- **TO DO**
Read the listing and extract each line that includes the word "RADIO".

- **DATA FOR THIS TASK**
+++++
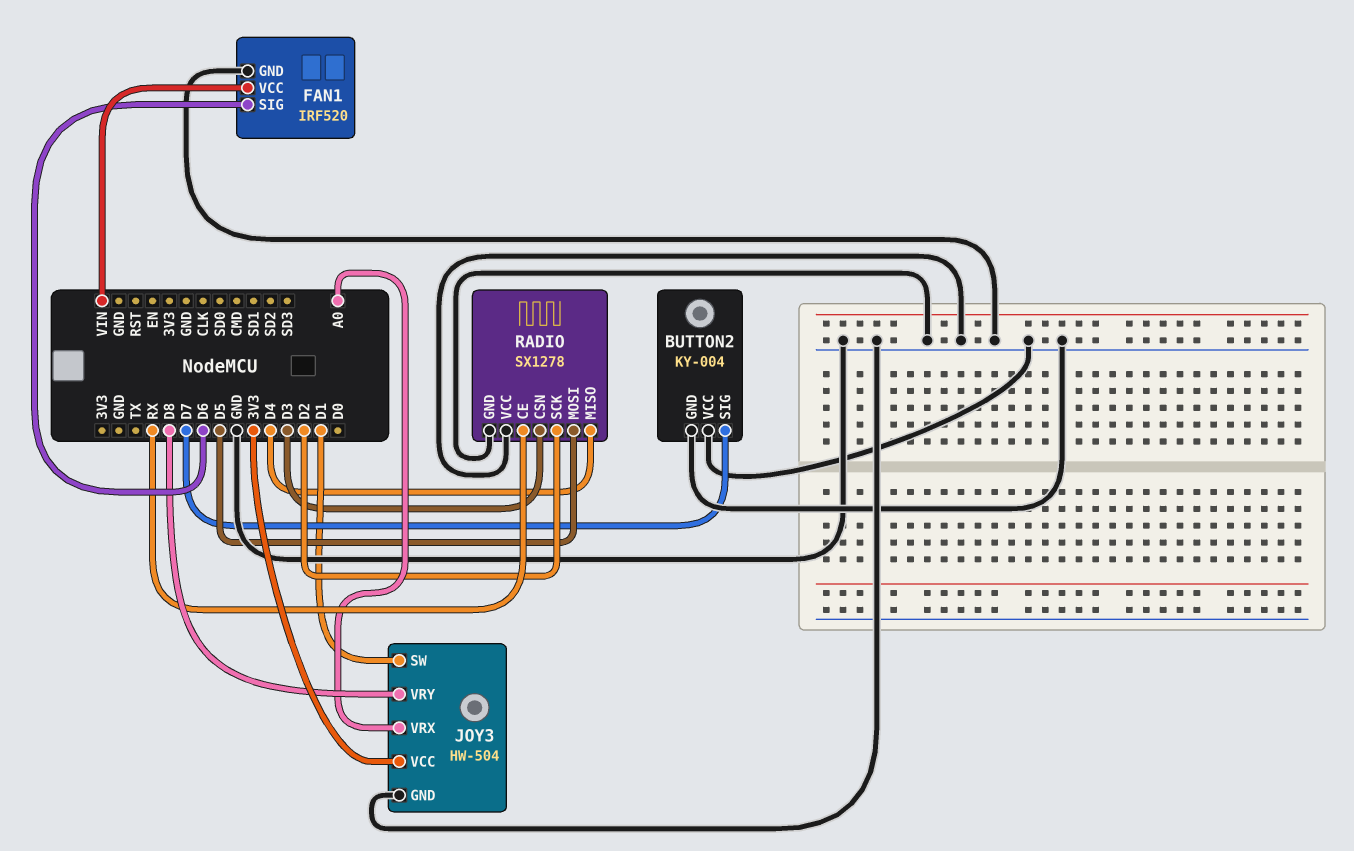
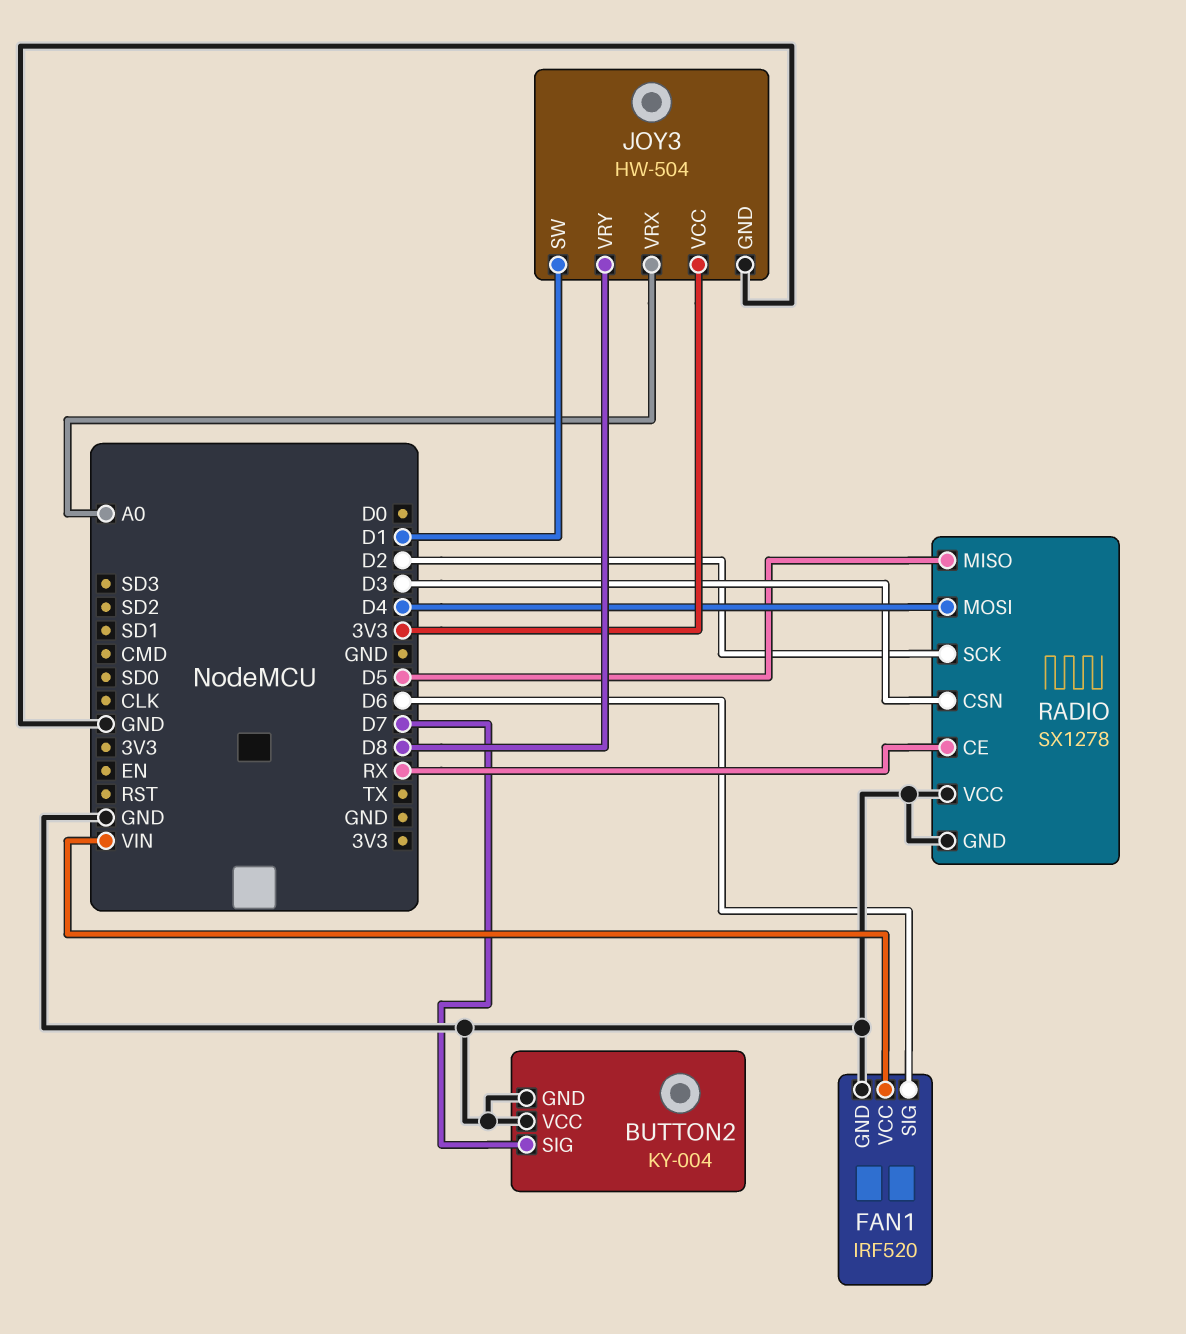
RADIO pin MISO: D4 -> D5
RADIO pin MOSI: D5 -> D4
+++++
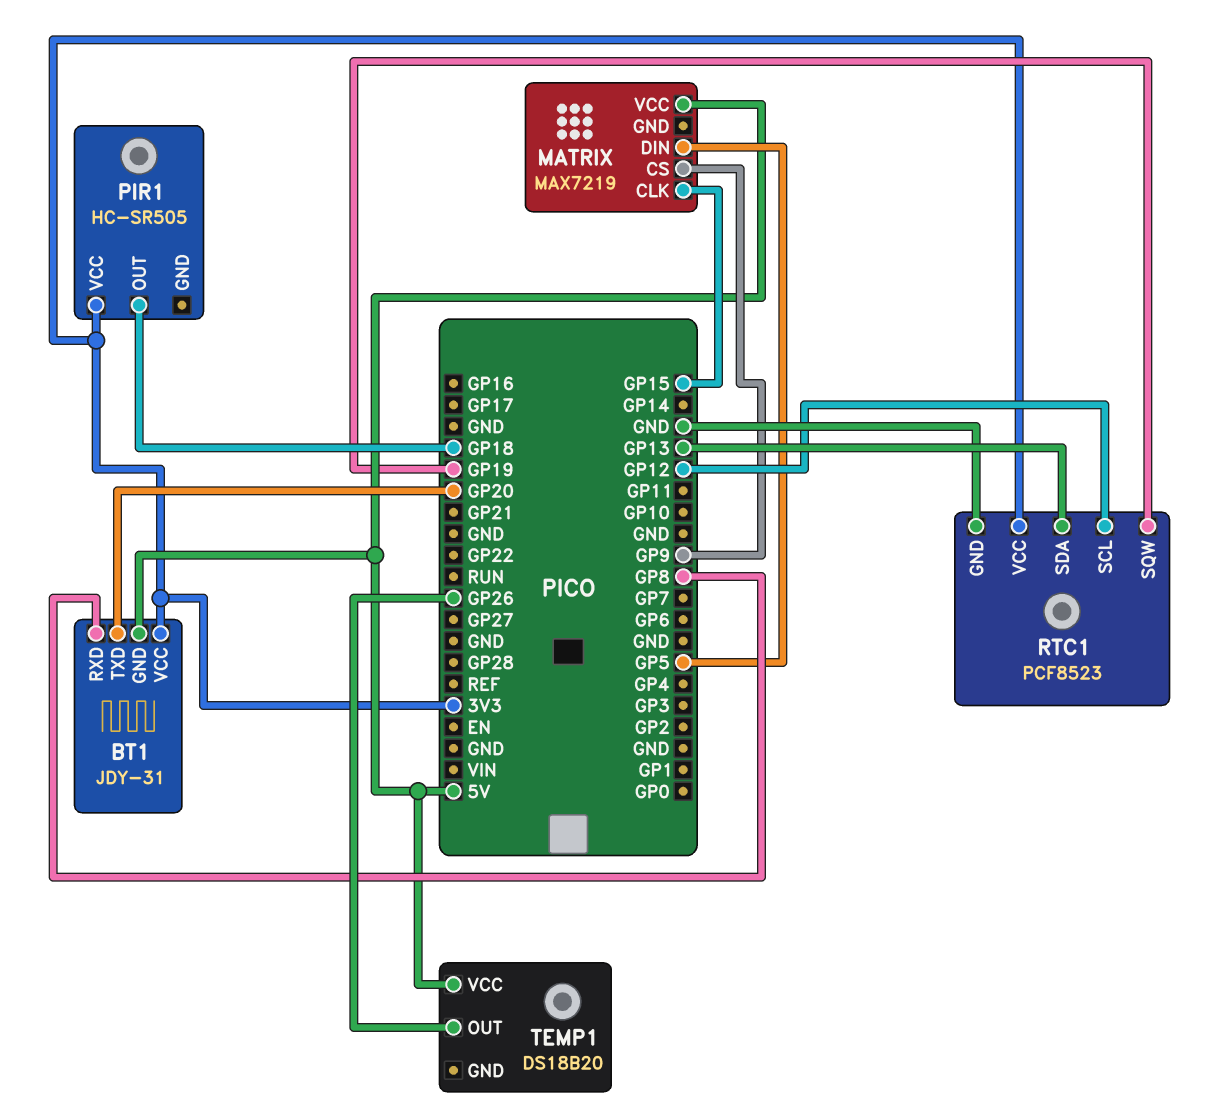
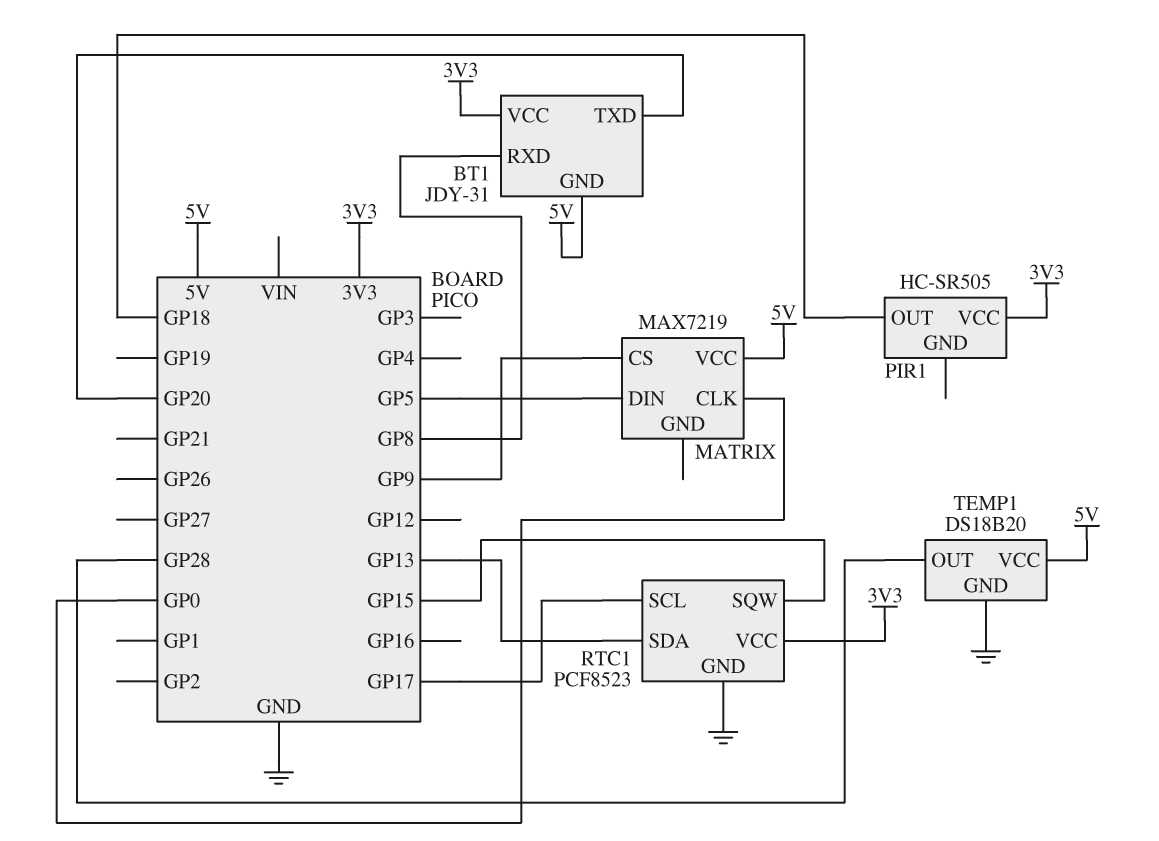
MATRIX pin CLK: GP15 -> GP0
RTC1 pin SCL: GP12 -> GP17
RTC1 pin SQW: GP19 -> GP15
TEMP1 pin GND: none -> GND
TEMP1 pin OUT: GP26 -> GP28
+++++
- **SOLUTION FOR THIS EXERCISE**
RADIO pin MISO: D4 -> D5
RADIO pin MOSI: D5 -> D4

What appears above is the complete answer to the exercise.